** Records shown follows **

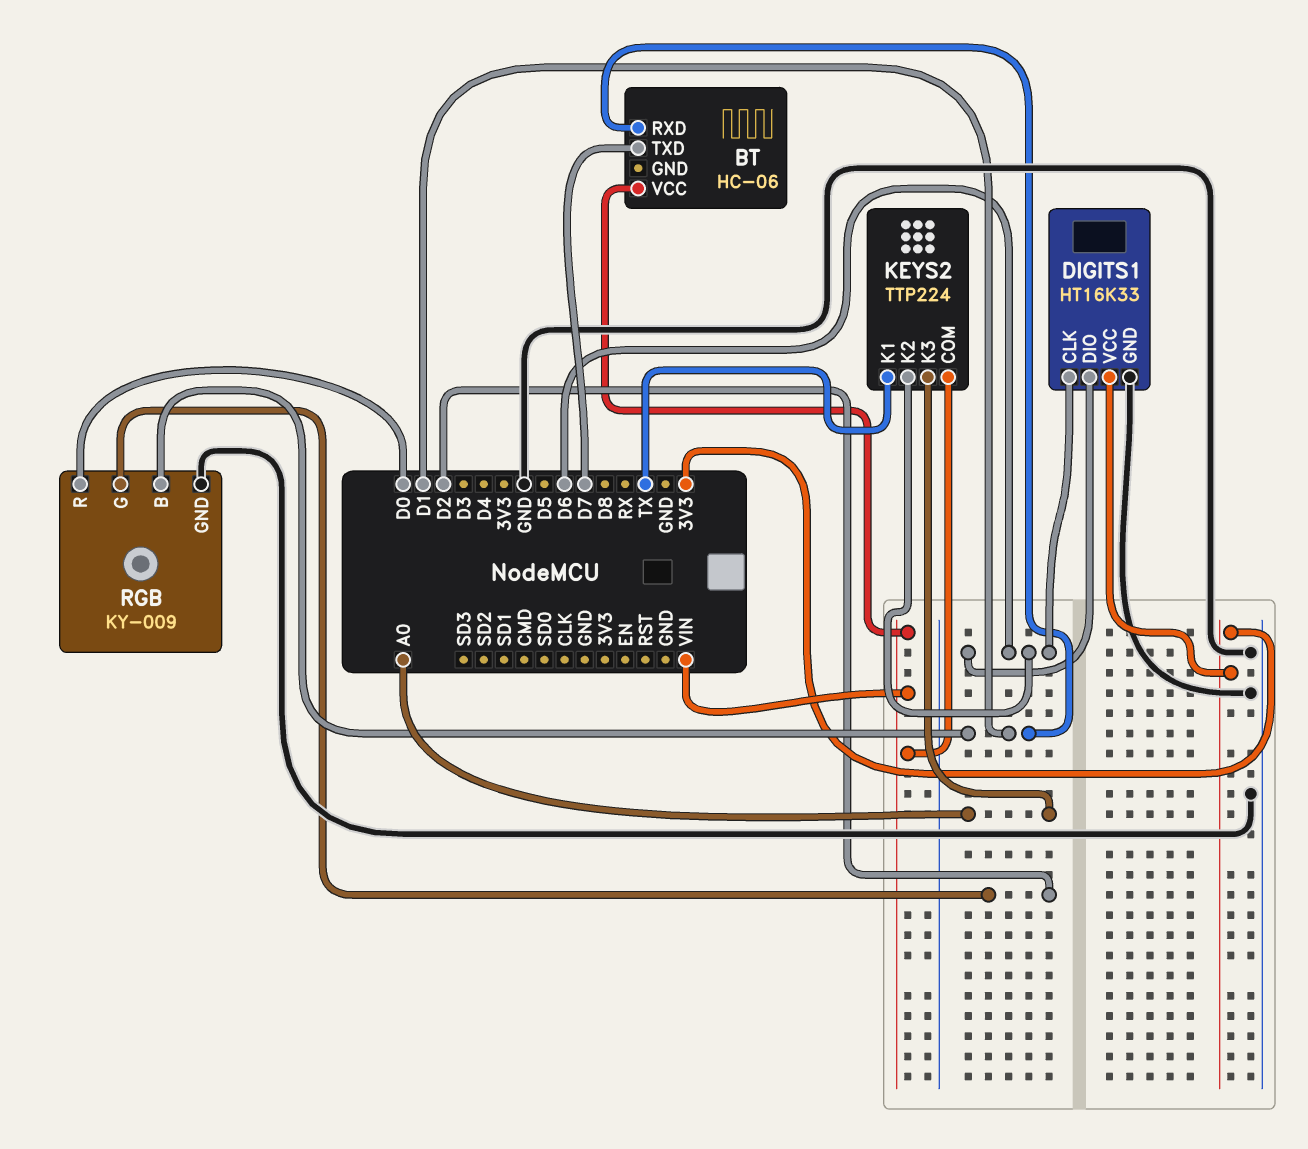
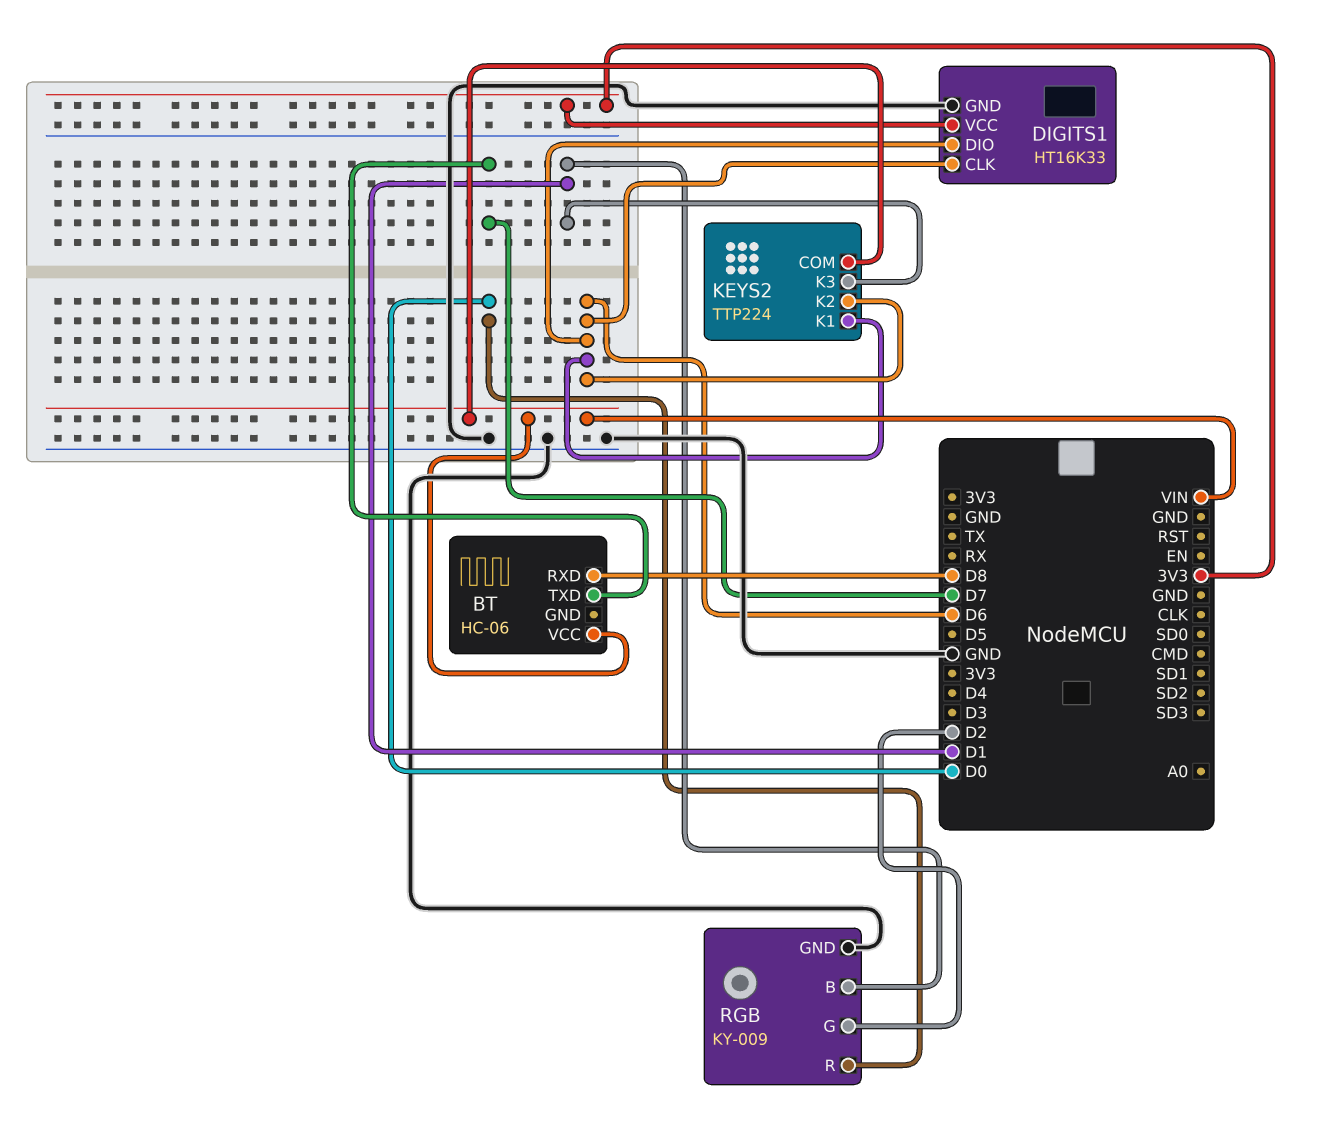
BT pin RXD: D1 -> D8
KEYS2 pin K1: TX -> D6
KEYS2 pin K3: A0 -> D1

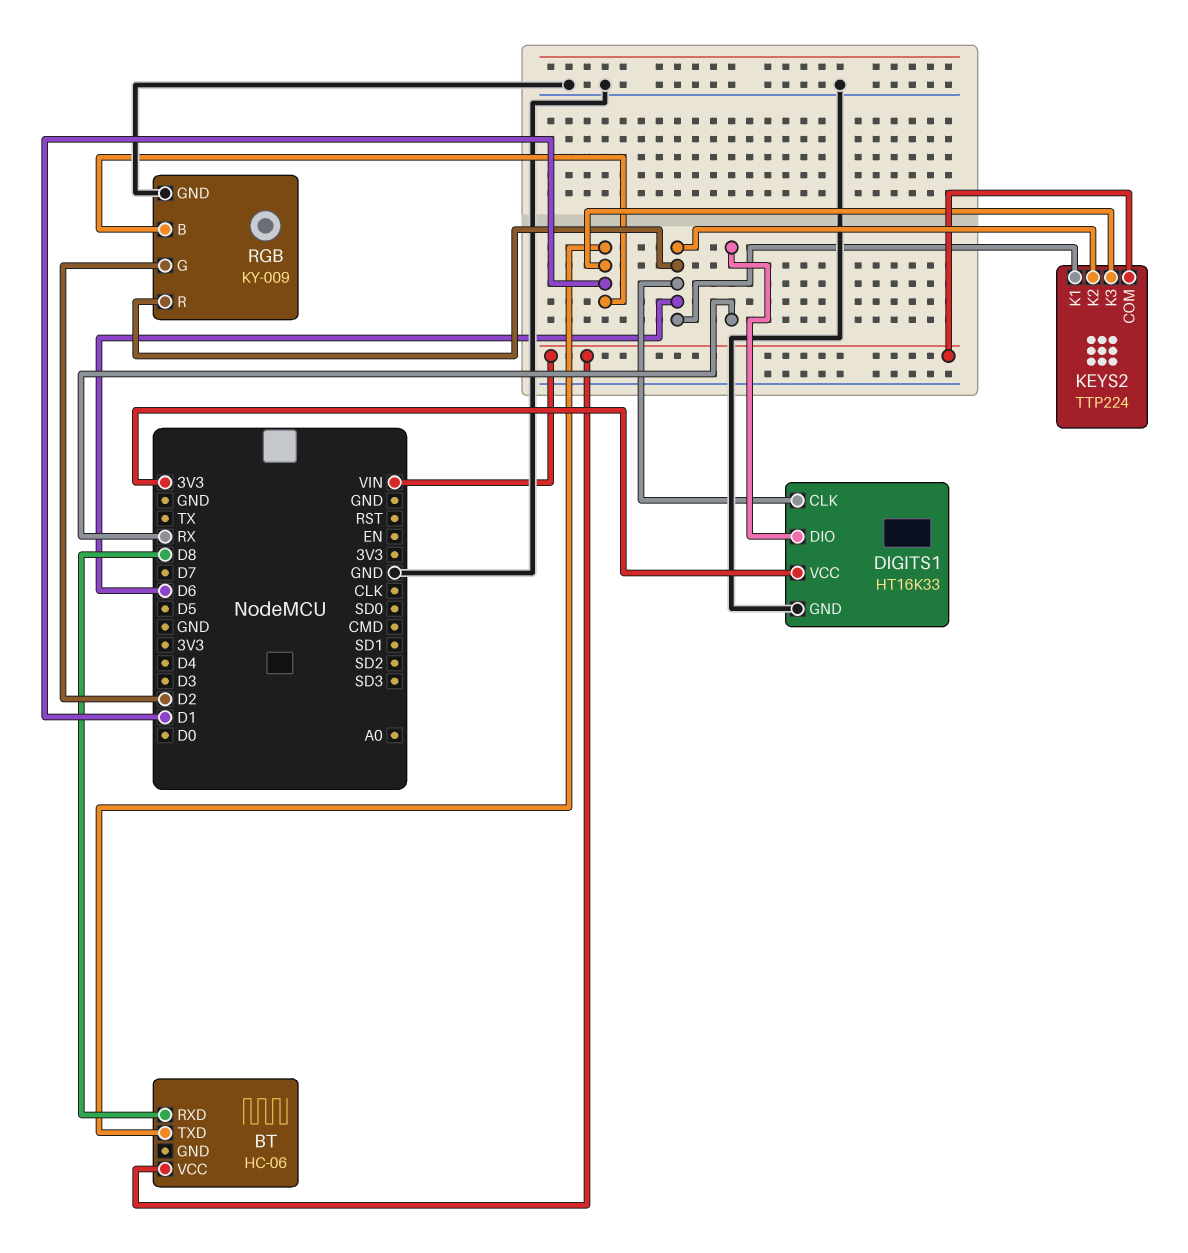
BT pin TXD: D7 -> D1
DIGITS1 pin DIO: D6 -> RX
RGB pin R: D0 -> D6

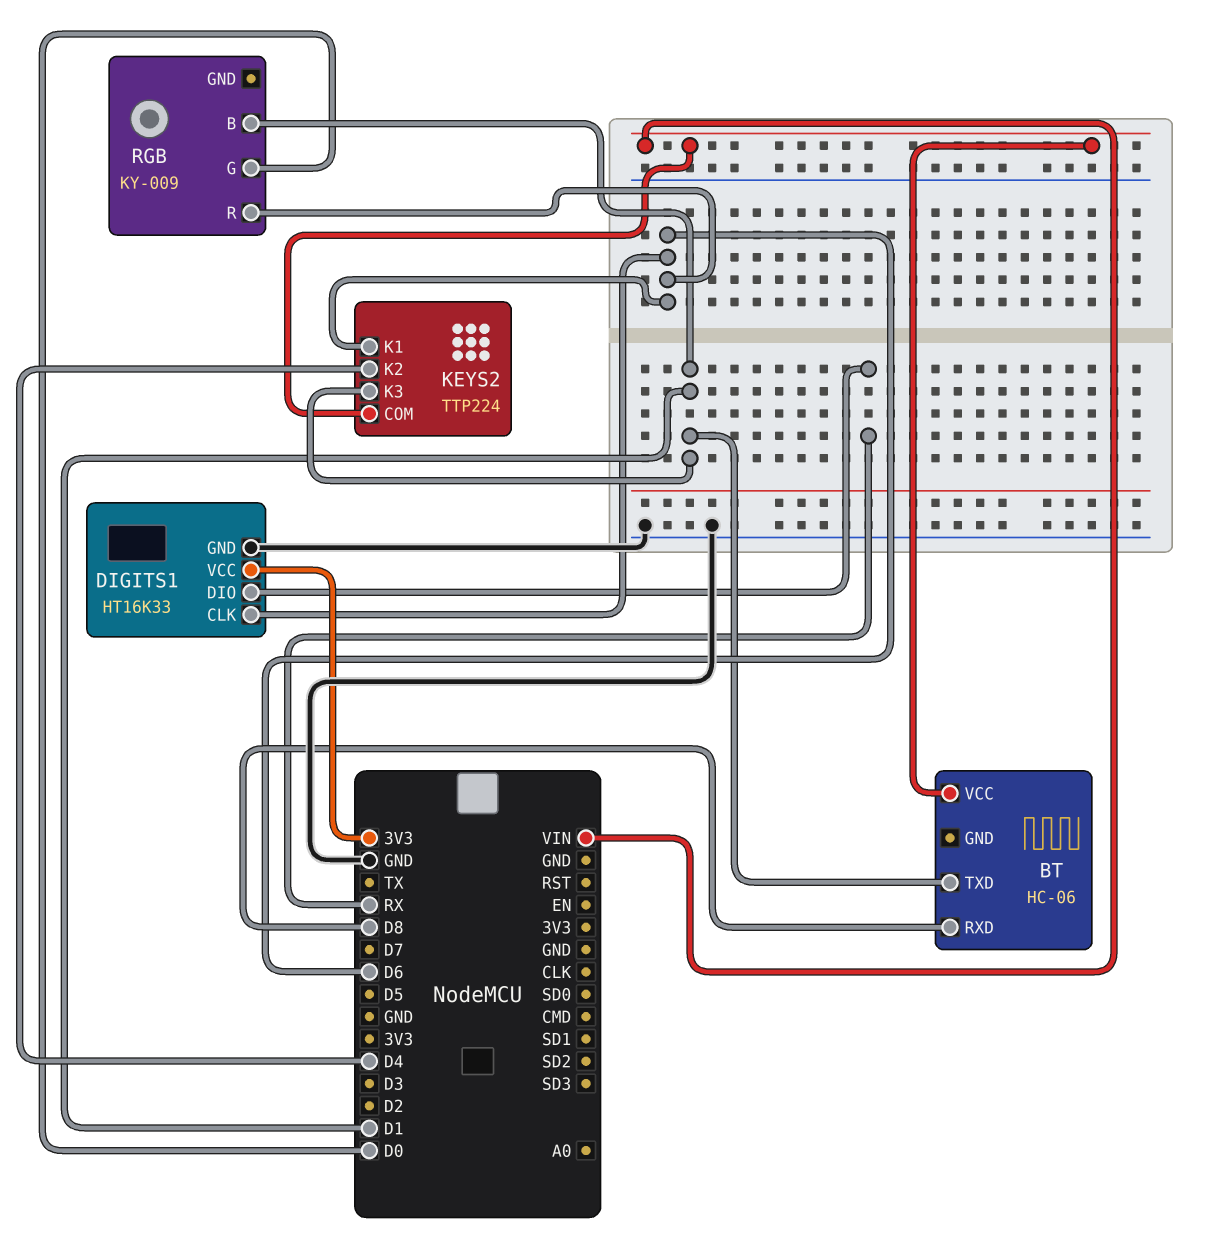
KEYS2 pin K2: D6 -> D4
RGB pin G: D2 -> D0
RGB pin GND: GND -> none

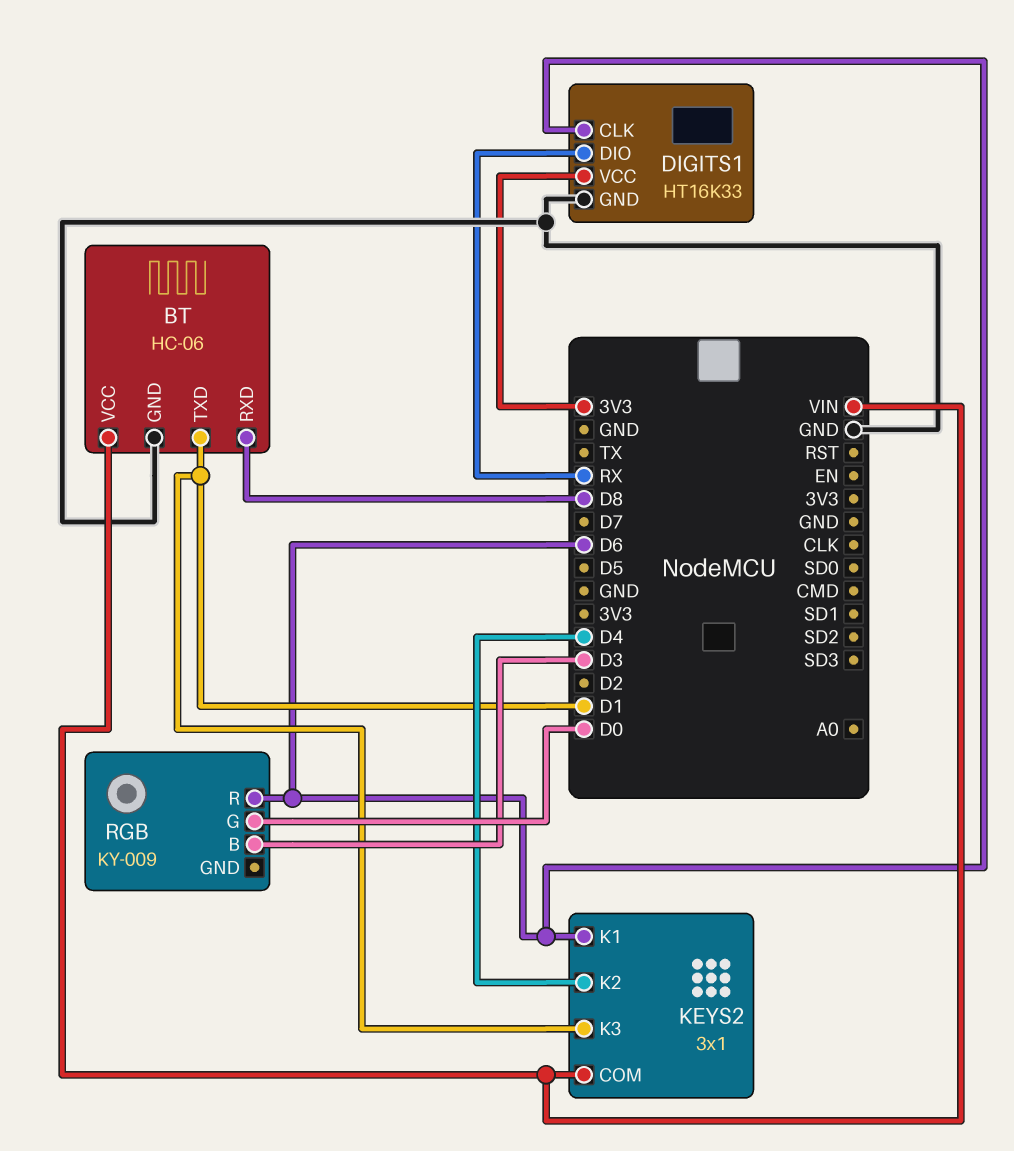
BT pin GND: none -> GND
KEYS2: TTP224 -> 3x1
RGB pin B: D1 -> D3

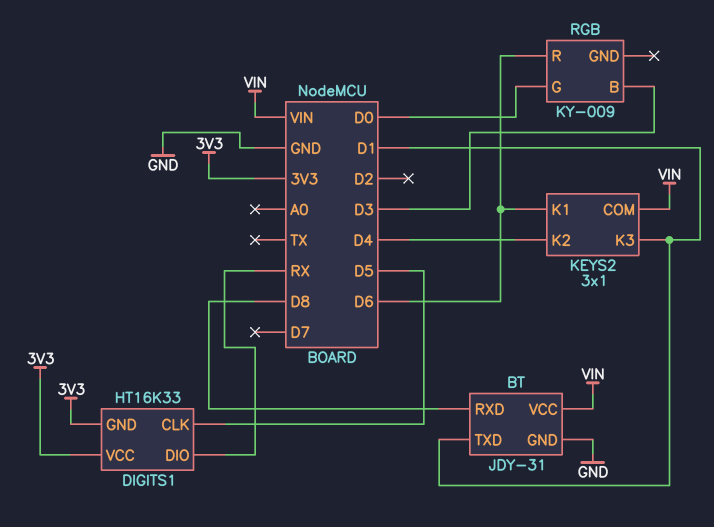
BT: HC-06 -> JDY-31
DIGITS1 pin CLK: D6 -> D5
DIGITS1 pin GND: GND -> 3V3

** End of Records shown **

*Description of the task:* Every record above should be set down exactly, with the pictures left out.

*Output of the task:*
BT pin RXD: D1 -> D8
KEYS2 pin K1: TX -> D6
KEYS2 pin K3: A0 -> D1

BT pin TXD: D7 -> D1
DIGITS1 pin DIO: D6 -> RX
RGB pin R: D0 -> D6

KEYS2 pin K2: D6 -> D4
RGB pin G: D2 -> D0
RGB pin GND: GND -> none

BT pin GND: none -> GND
KEYS2: TTP224 -> 3x1
RGB pin B: D1 -> D3

BT: HC-06 -> JDY-31
DIGITS1 pin CLK: D6 -> D5
DIGITS1 pin GND: GND -> 3V3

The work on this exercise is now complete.